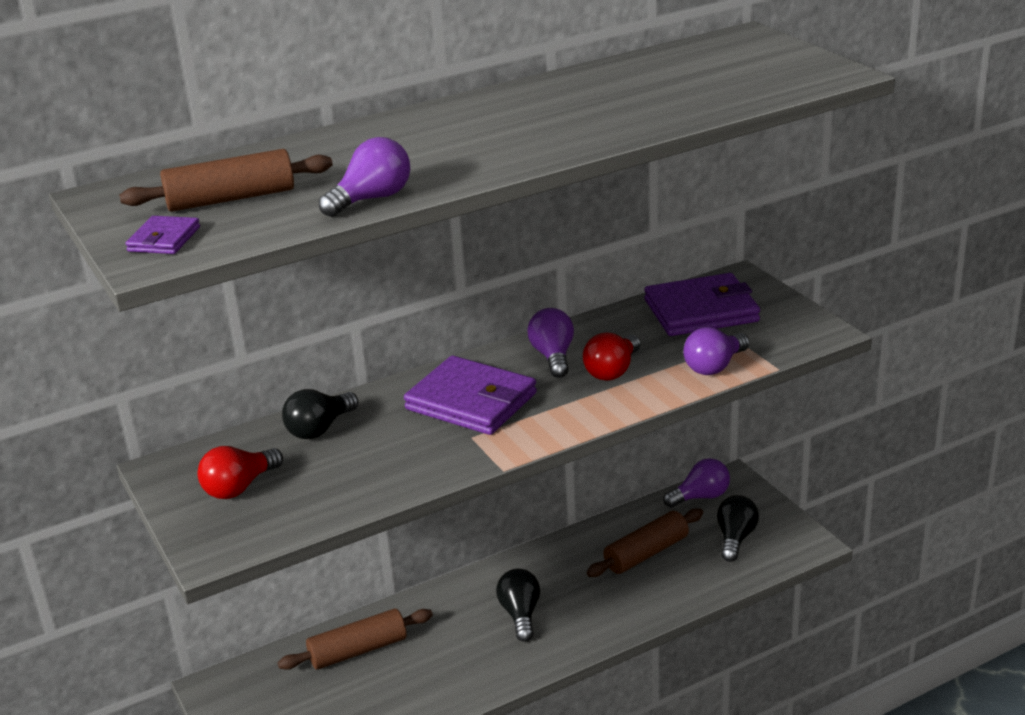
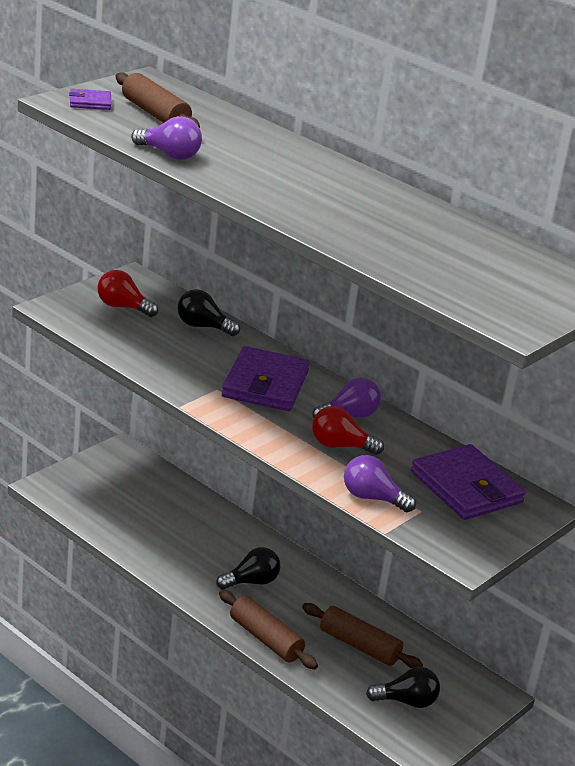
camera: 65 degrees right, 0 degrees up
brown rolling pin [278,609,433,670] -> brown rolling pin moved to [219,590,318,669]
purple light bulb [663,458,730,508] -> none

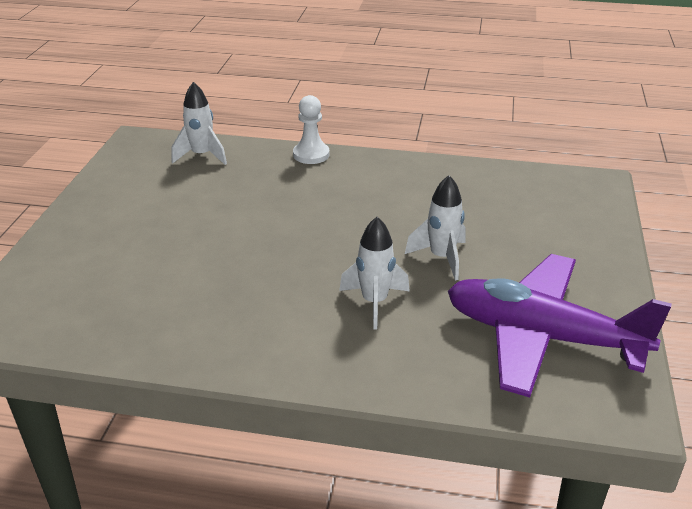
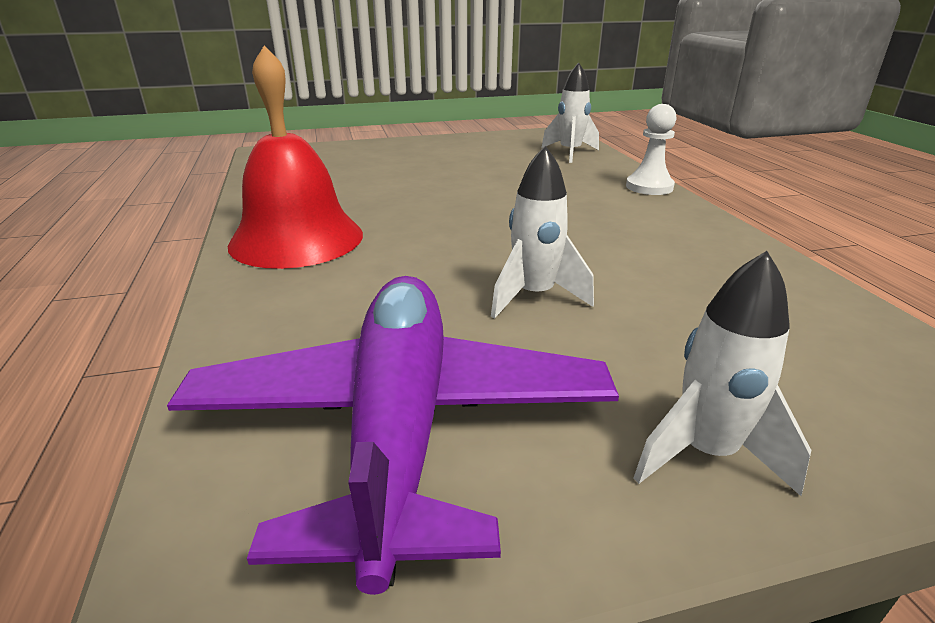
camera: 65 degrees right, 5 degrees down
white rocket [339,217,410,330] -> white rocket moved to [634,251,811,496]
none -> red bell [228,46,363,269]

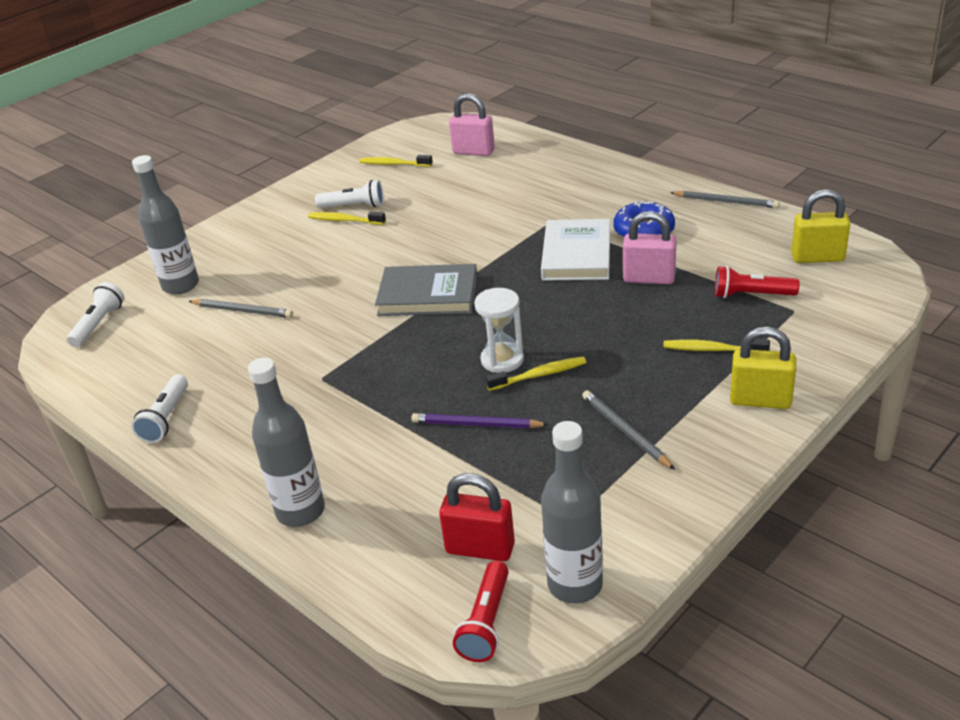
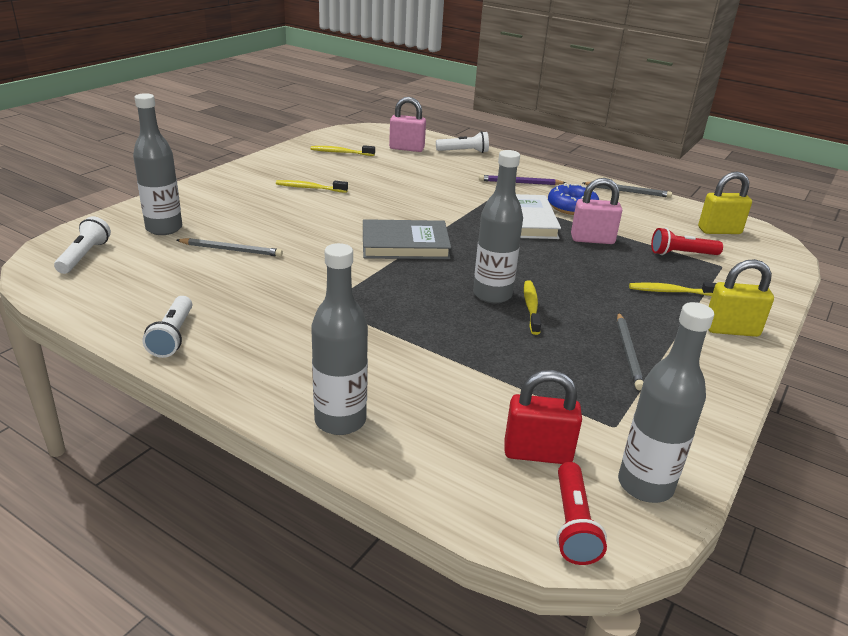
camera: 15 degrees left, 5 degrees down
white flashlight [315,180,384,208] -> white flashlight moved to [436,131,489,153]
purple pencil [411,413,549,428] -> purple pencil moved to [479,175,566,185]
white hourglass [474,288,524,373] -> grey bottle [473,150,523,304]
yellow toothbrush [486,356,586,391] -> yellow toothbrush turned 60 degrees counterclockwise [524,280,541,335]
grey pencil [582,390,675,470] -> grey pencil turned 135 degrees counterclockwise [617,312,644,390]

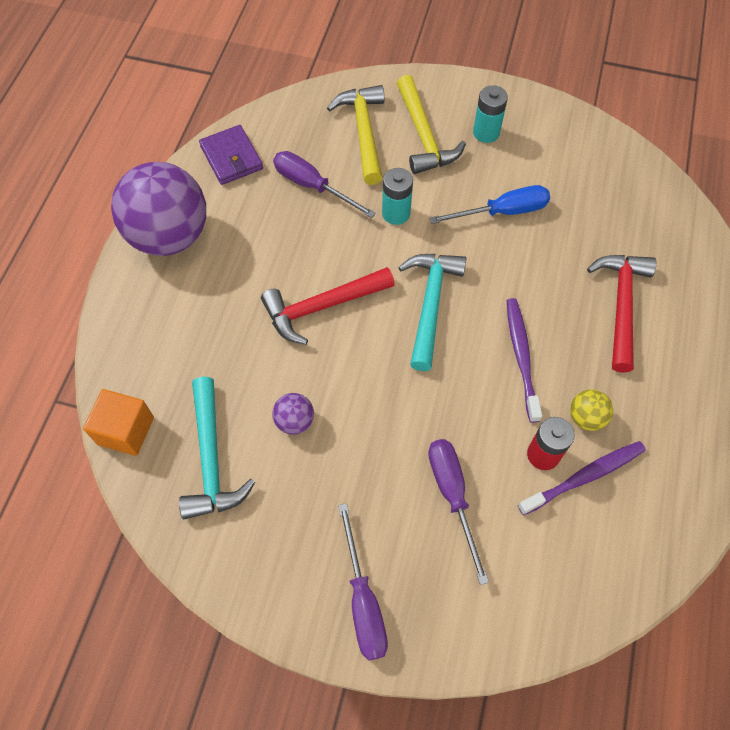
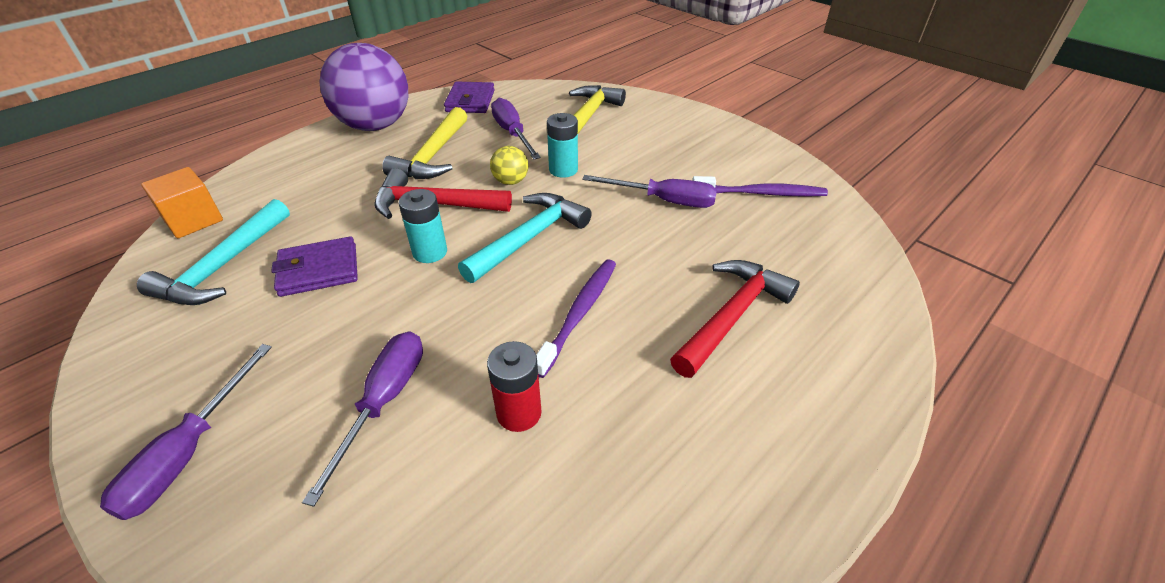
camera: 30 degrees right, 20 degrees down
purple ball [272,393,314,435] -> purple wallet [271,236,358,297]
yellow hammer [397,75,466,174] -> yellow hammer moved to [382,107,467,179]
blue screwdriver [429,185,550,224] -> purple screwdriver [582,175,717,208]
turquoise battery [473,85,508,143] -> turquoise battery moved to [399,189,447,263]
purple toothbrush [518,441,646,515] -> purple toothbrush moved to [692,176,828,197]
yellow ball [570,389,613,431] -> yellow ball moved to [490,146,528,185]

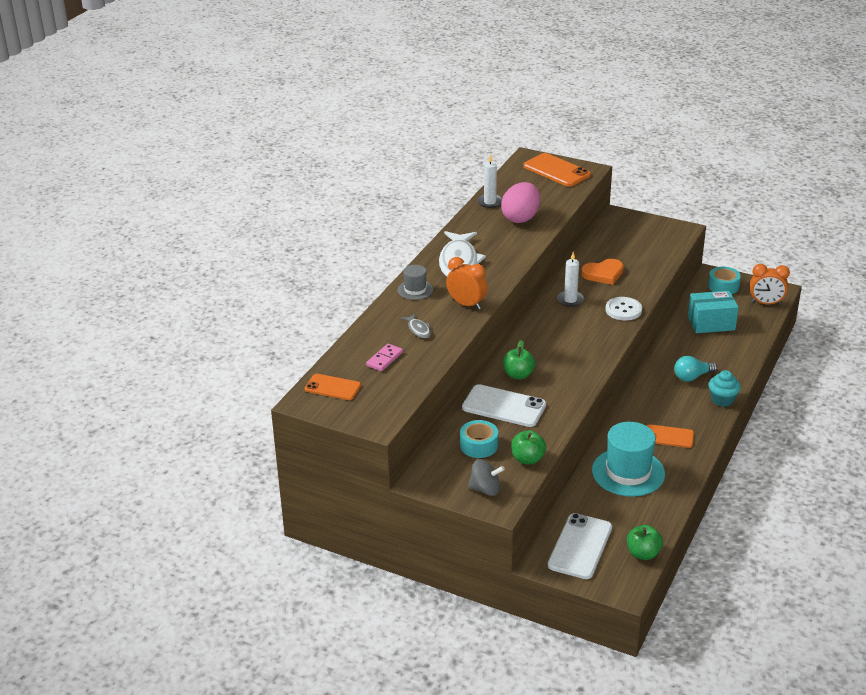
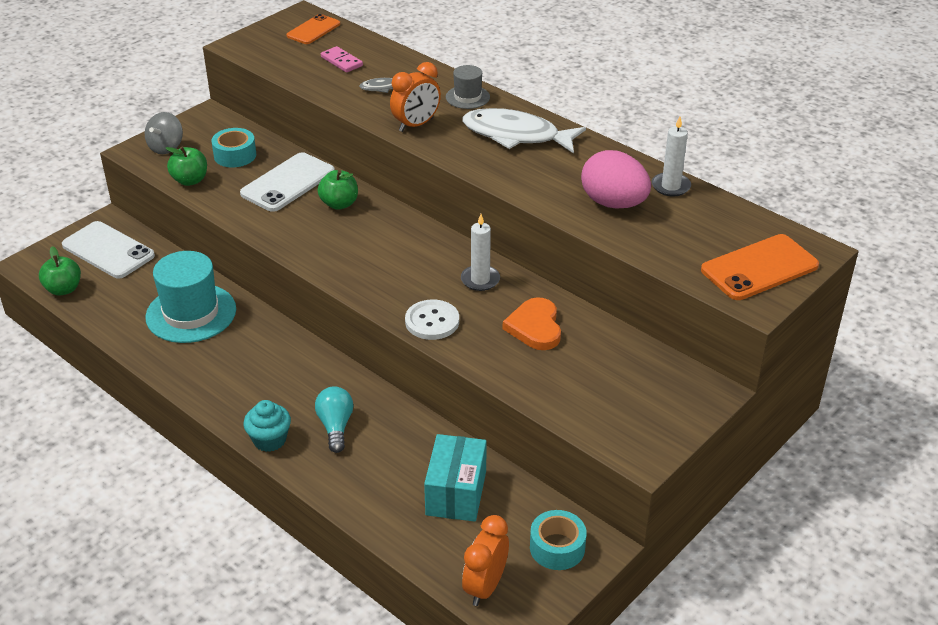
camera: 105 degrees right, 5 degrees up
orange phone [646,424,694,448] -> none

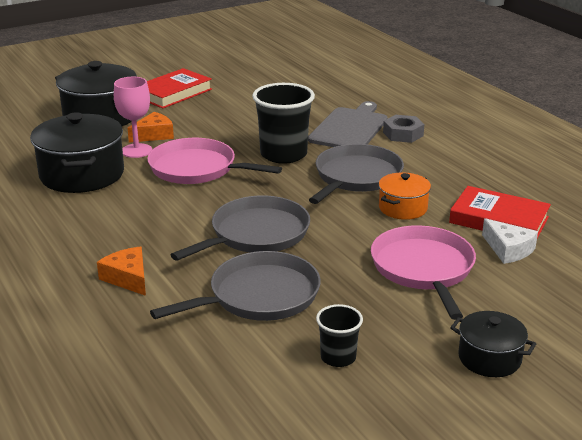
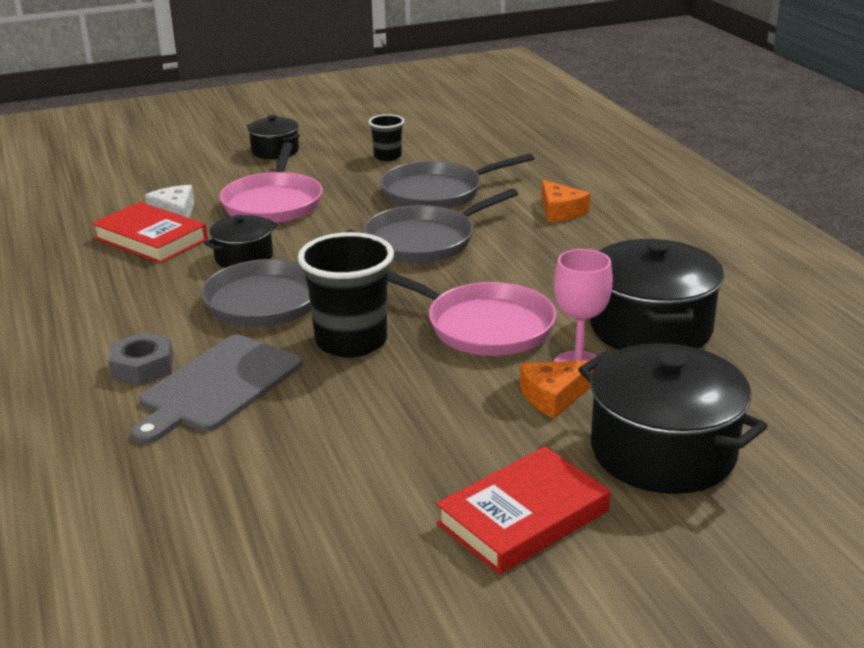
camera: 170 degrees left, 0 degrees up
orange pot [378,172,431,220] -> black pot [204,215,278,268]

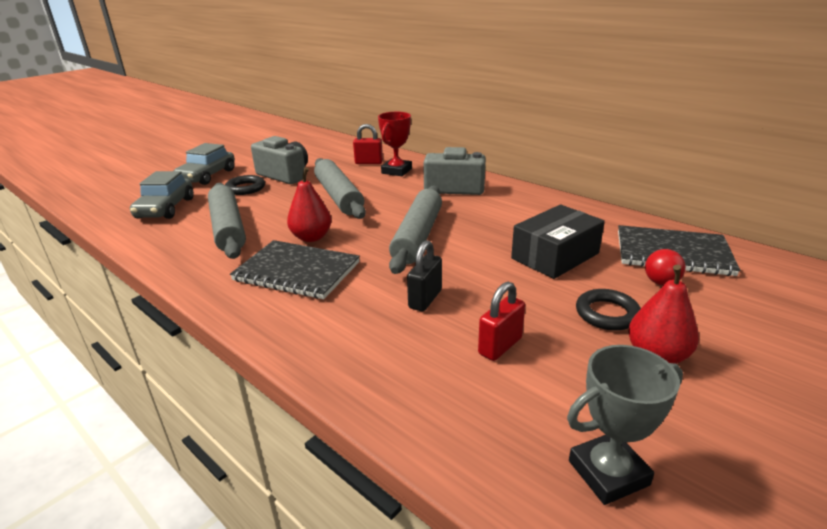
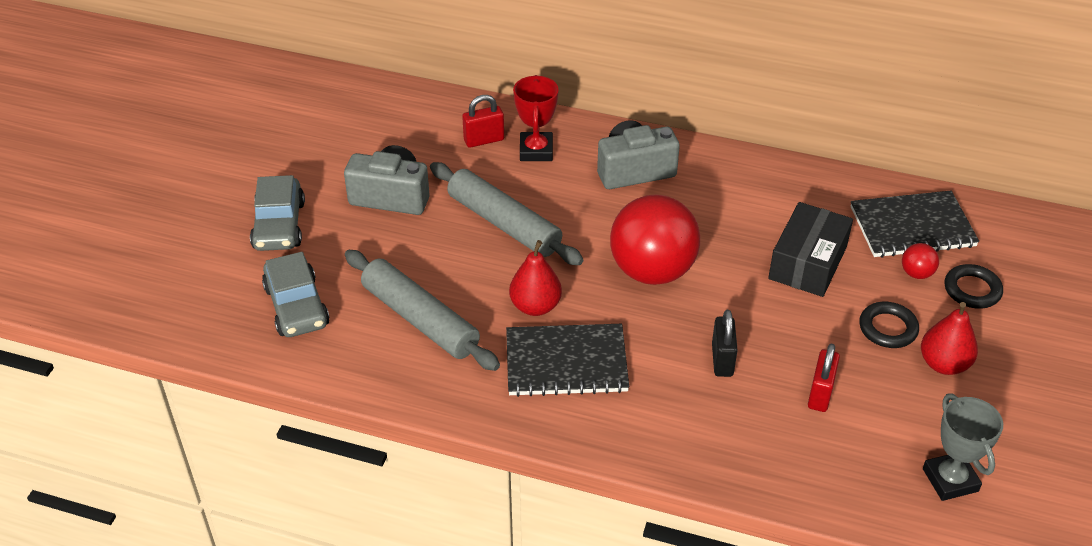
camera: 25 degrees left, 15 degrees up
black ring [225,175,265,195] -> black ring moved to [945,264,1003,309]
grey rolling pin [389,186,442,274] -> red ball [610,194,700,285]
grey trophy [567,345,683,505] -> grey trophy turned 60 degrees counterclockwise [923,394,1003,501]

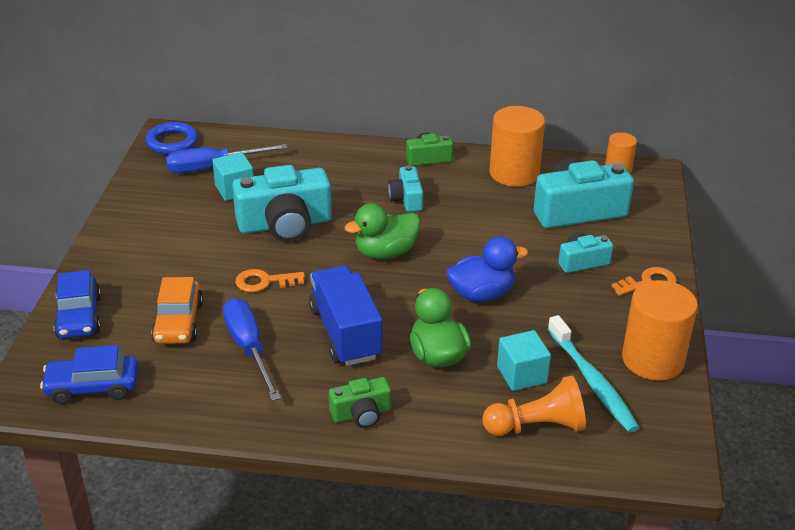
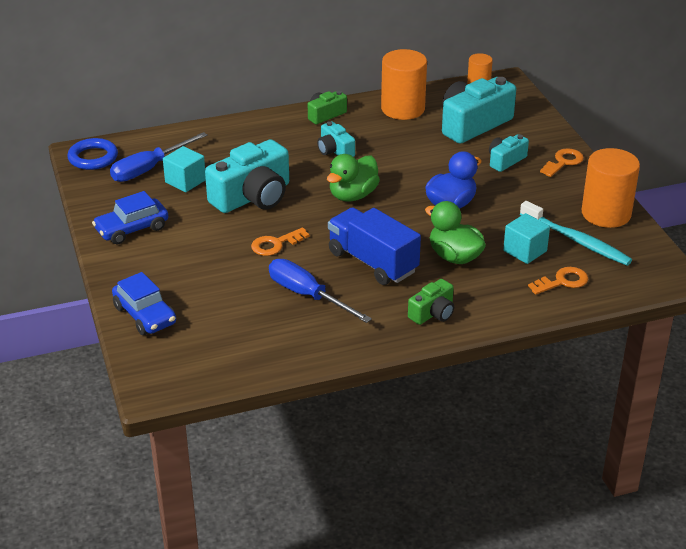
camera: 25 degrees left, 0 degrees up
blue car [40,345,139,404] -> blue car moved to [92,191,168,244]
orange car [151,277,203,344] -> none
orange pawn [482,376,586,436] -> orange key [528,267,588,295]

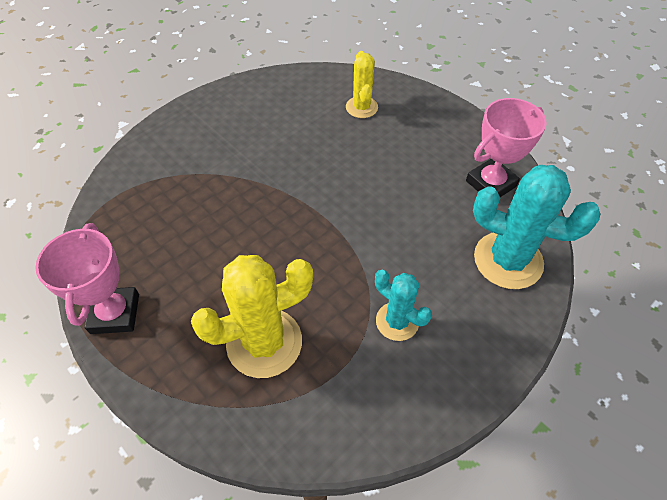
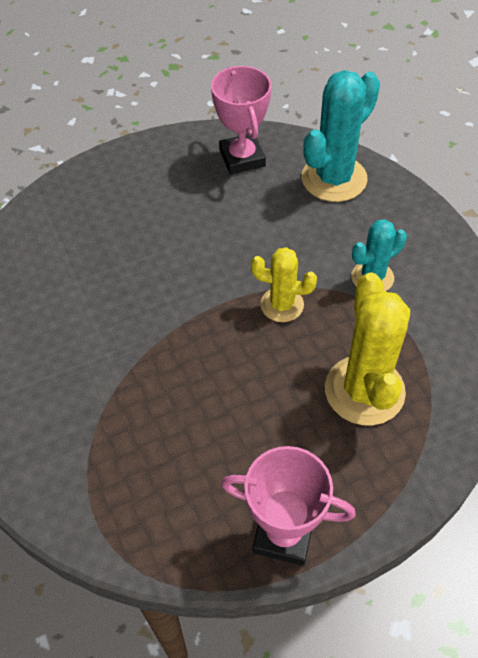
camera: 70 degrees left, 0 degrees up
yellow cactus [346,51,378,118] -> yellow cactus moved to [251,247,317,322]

···

The task
Retype the entries verbatim and drop the pictures.

Exercise answer
camera: 65 degrees right, 0 degrees up
brown rolling pin [278,609,433,670] -> brown rolling pin moved to [219,590,318,669]
purple light bulb [663,458,730,508] -> none

camera: 65 degrees right, 5 degrees down
white rocket [339,217,410,330] -> white rocket moved to [634,251,811,496]
none -> red bell [228,46,363,269]

camera: 15 degrees left, 5 degrees down
white flashlight [315,180,384,208] -> white flashlight moved to [436,131,489,153]
purple pencil [411,413,549,428] -> purple pencil moved to [479,175,566,185]
white hourglass [474,288,524,373] -> grey bottle [473,150,523,304]
yellow toothbrush [486,356,586,391] -> yellow toothbrush turned 60 degrees counterclockwise [524,280,541,335]
grey pencil [582,390,675,470] -> grey pencil turned 135 degrees counterclockwise [617,312,644,390]

camera: 30 degrees right, 20 degrees down
purple ball [272,393,314,435] -> purple wallet [271,236,358,297]
yellow hammer [397,75,466,174] -> yellow hammer moved to [382,107,467,179]
blue screwdriver [429,185,550,224] -> purple screwdriver [582,175,717,208]
turquoise battery [473,85,508,143] -> turquoise battery moved to [399,189,447,263]
purple toothbrush [518,441,646,515] -> purple toothbrush moved to [692,176,828,197]
yellow ball [570,389,613,431] -> yellow ball moved to [490,146,528,185]

camera: 105 degrees right, 5 degrees up
orange phone [646,424,694,448] -> none

camera: 170 degrees left, 0 degrees up
orange pot [378,172,431,220] -> black pot [204,215,278,268]

camera: 25 degrees left, 15 degrees up
black ring [225,175,265,195] -> black ring moved to [945,264,1003,309]
grey rolling pin [389,186,442,274] -> red ball [610,194,700,285]
grey trophy [567,345,683,505] -> grey trophy turned 60 degrees counterclockwise [923,394,1003,501]

camera: 25 degrees left, 0 degrees up
blue car [40,345,139,404] -> blue car moved to [92,191,168,244]
orange car [151,277,203,344] -> none
orange pawn [482,376,586,436] -> orange key [528,267,588,295]

camera: 70 degrees left, 0 degrees up
yellow cactus [346,51,378,118] -> yellow cactus moved to [251,247,317,322]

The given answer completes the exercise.